Information supplied START
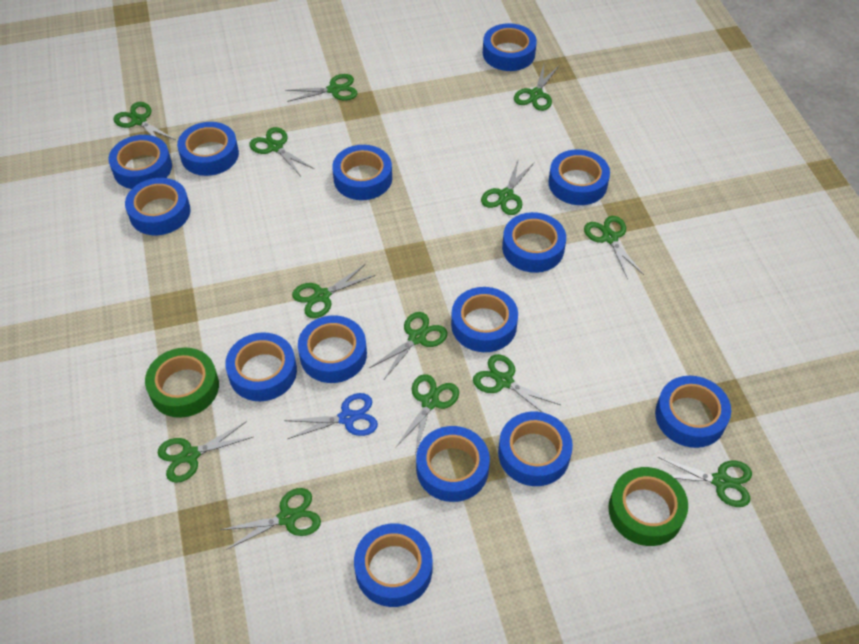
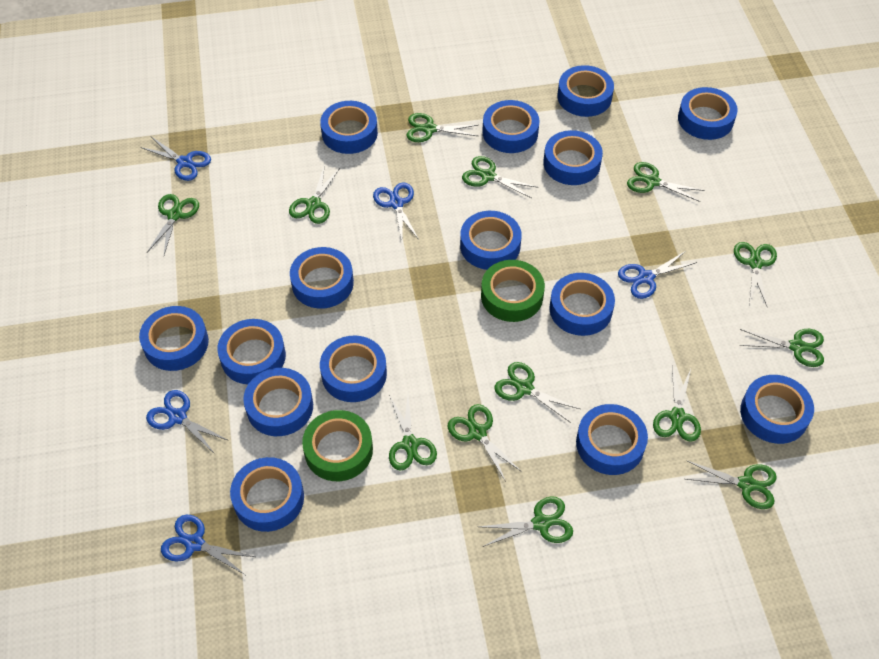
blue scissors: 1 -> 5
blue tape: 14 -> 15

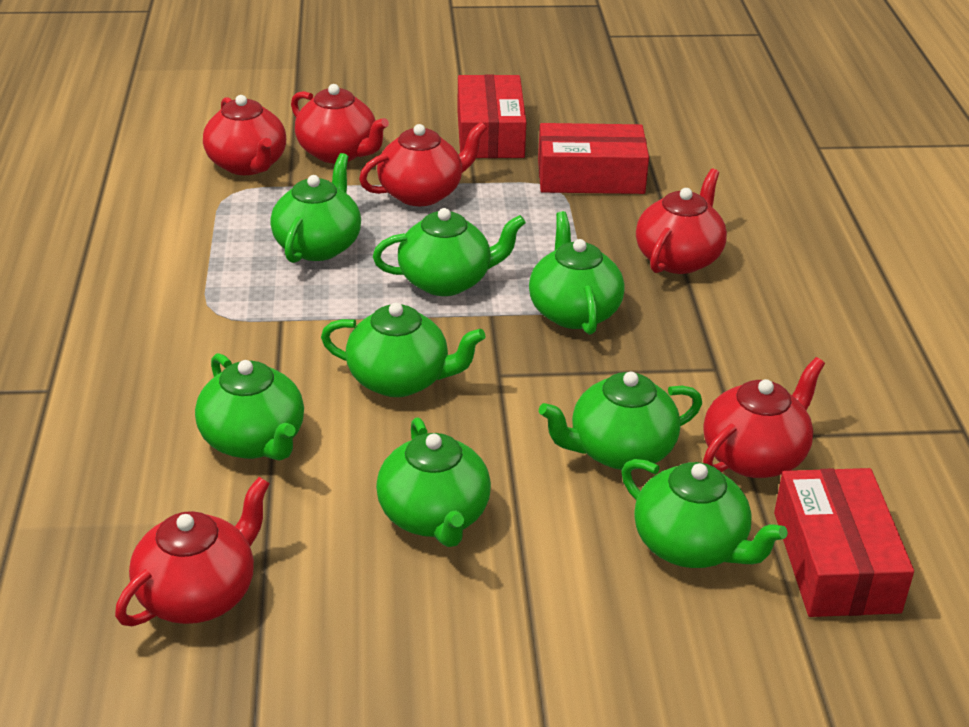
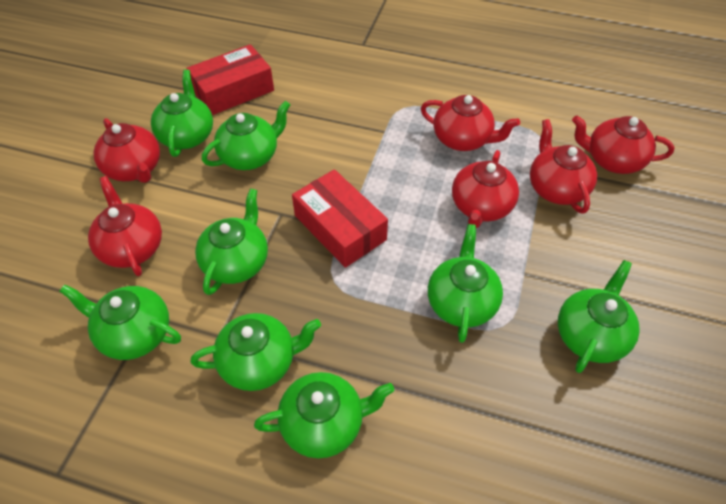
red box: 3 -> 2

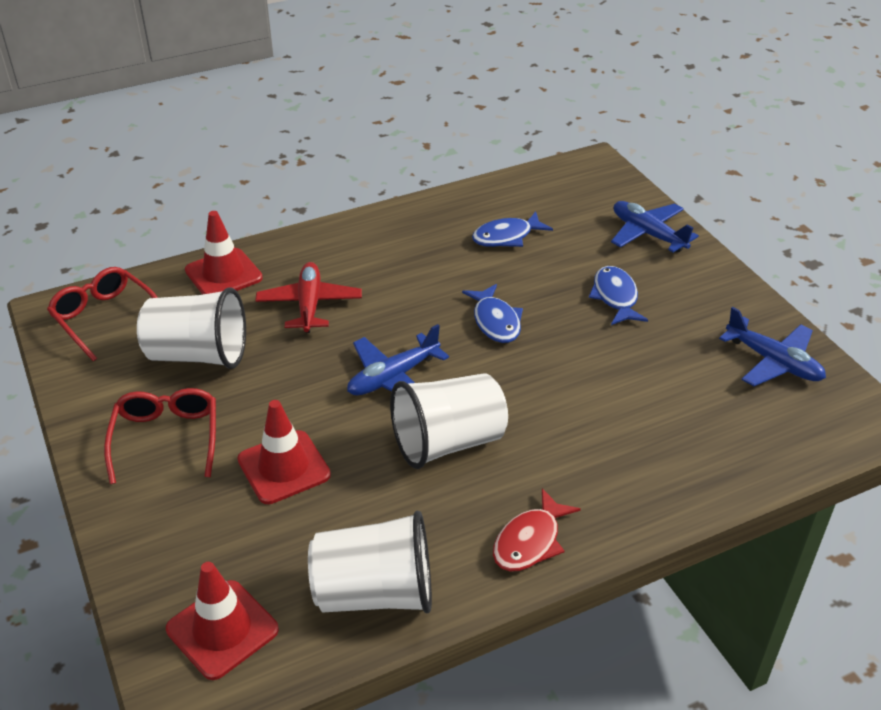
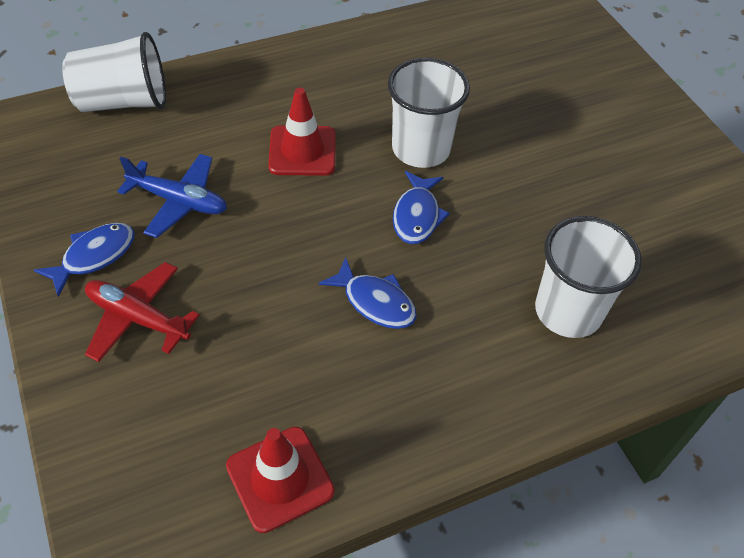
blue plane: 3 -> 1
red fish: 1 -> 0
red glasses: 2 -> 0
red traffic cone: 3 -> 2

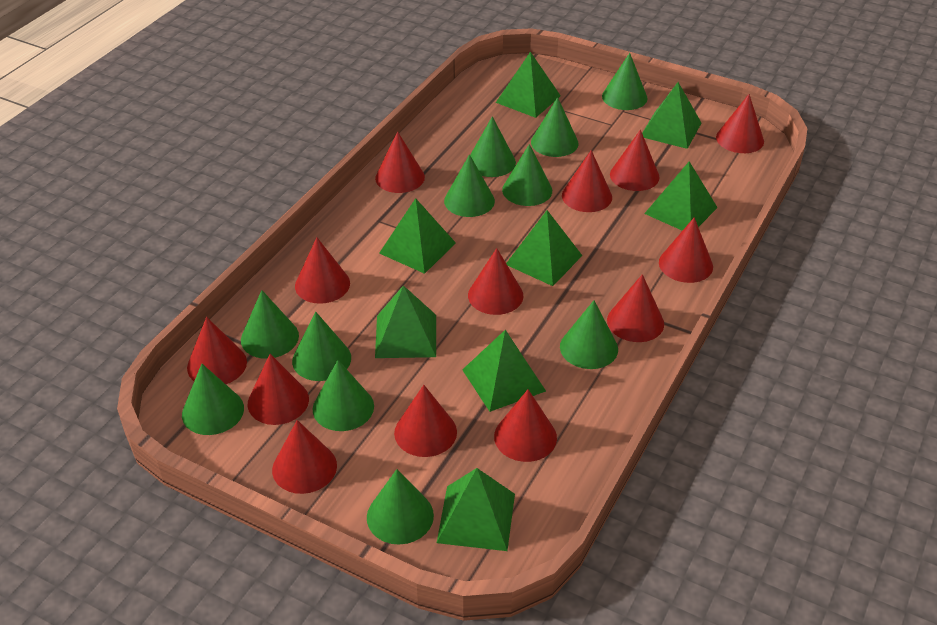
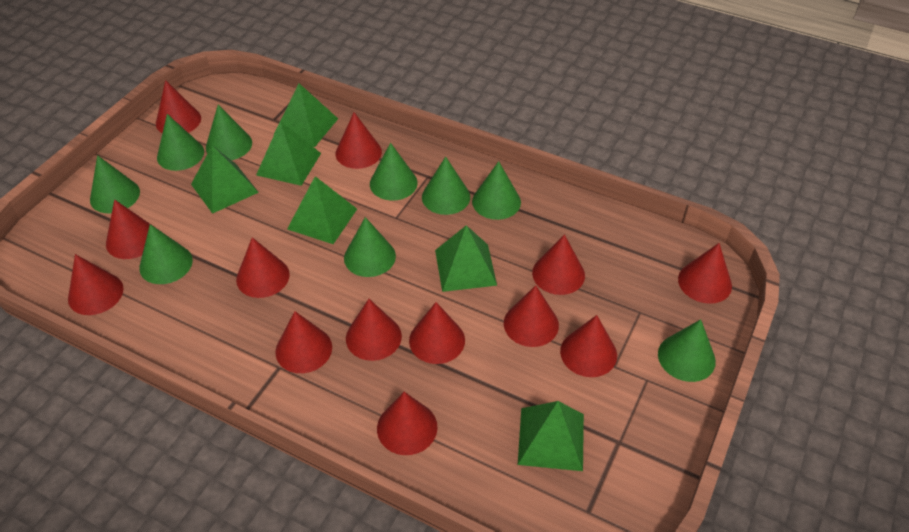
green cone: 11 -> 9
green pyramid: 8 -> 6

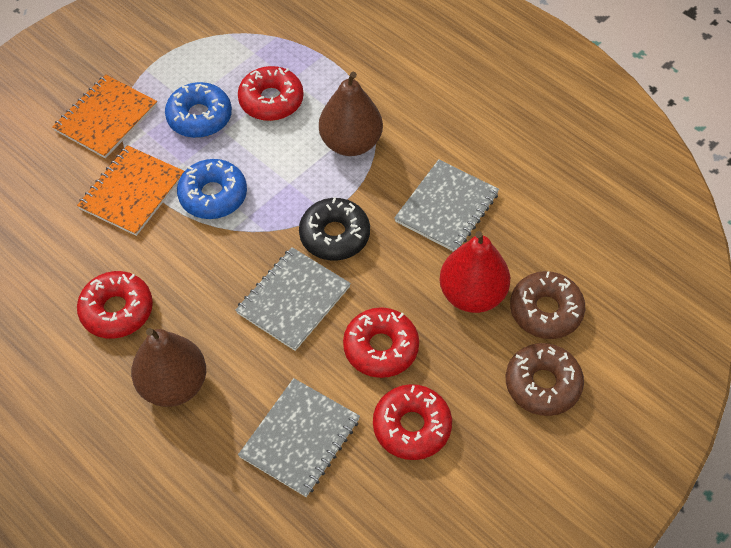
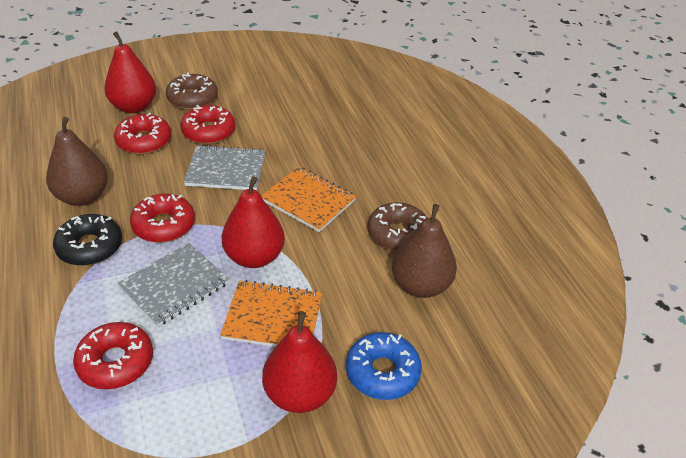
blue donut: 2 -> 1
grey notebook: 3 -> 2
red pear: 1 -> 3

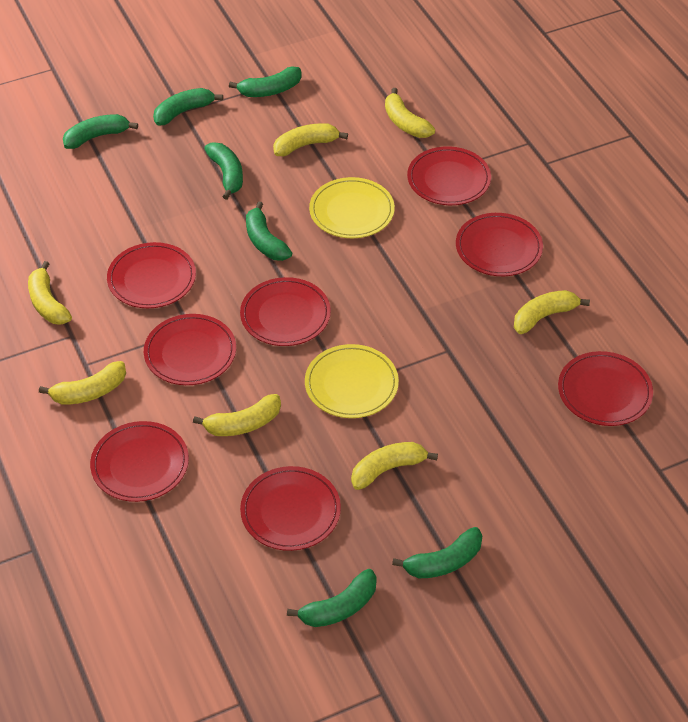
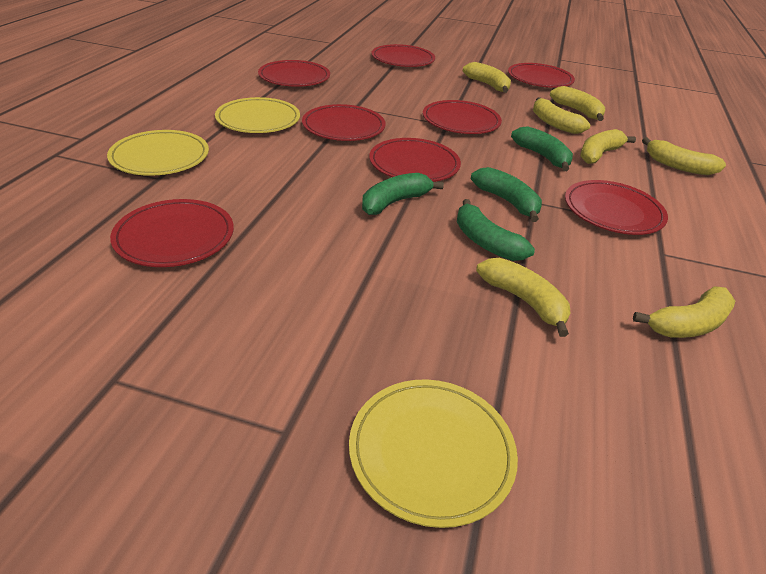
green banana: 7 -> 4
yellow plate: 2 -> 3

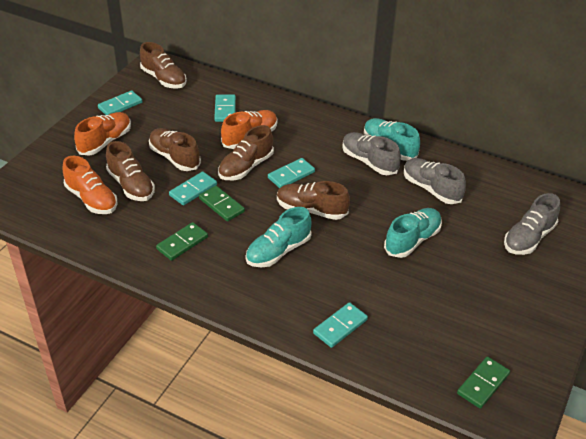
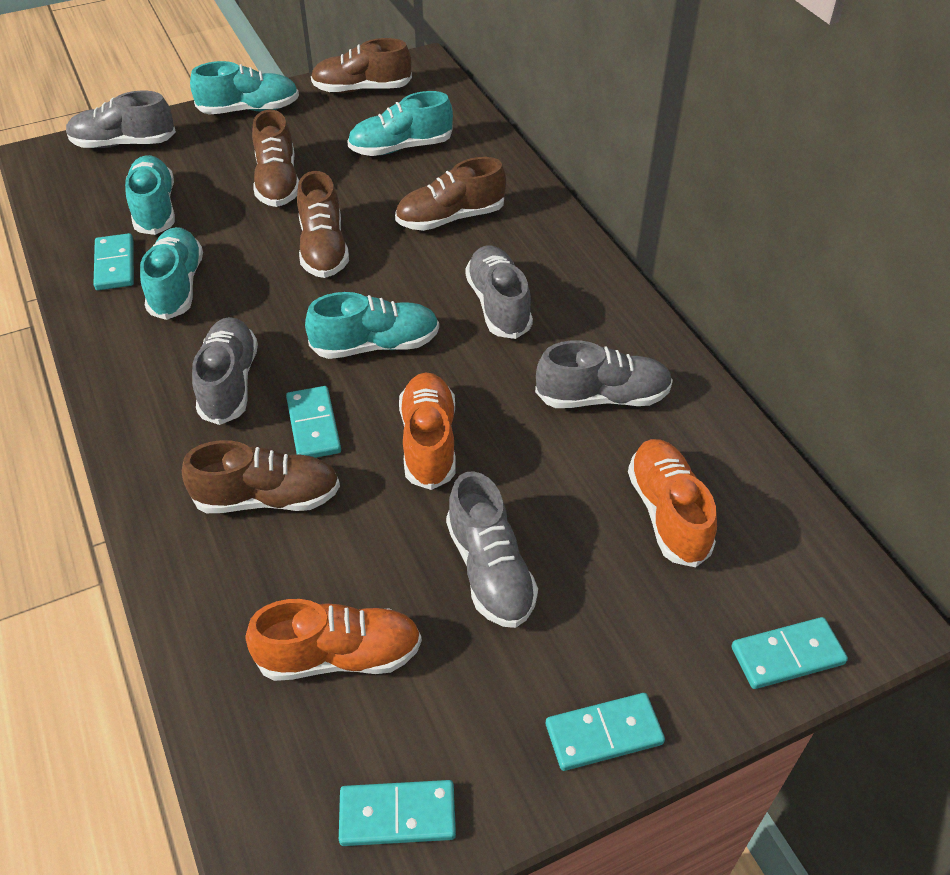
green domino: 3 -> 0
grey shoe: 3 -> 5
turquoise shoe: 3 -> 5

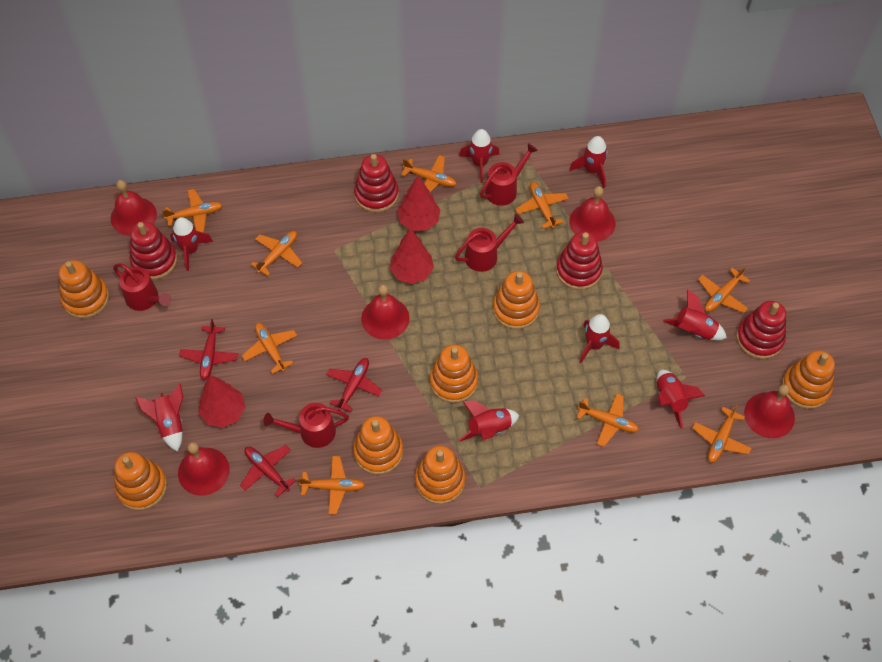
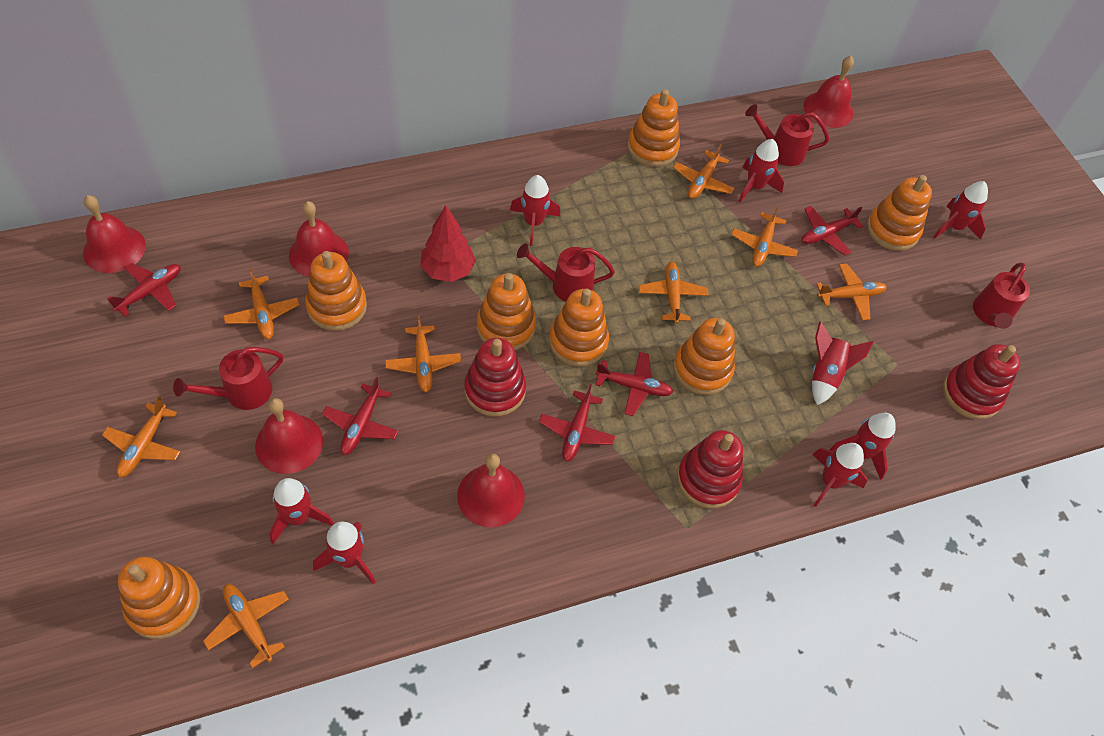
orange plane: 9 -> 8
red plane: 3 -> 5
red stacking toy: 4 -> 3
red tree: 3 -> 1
Information supplied END
The lines from the one containing "green banana: 7 -> 4" through the last line of the records are what you should copy, word for word and nothing else, with pictures left out.

Solved exercise »
green banana: 7 -> 4
yellow plate: 2 -> 3

green domino: 3 -> 0
grey shoe: 3 -> 5
turquoise shoe: 3 -> 5

orange plane: 9 -> 8
red plane: 3 -> 5
red stacking toy: 4 -> 3
red tree: 3 -> 1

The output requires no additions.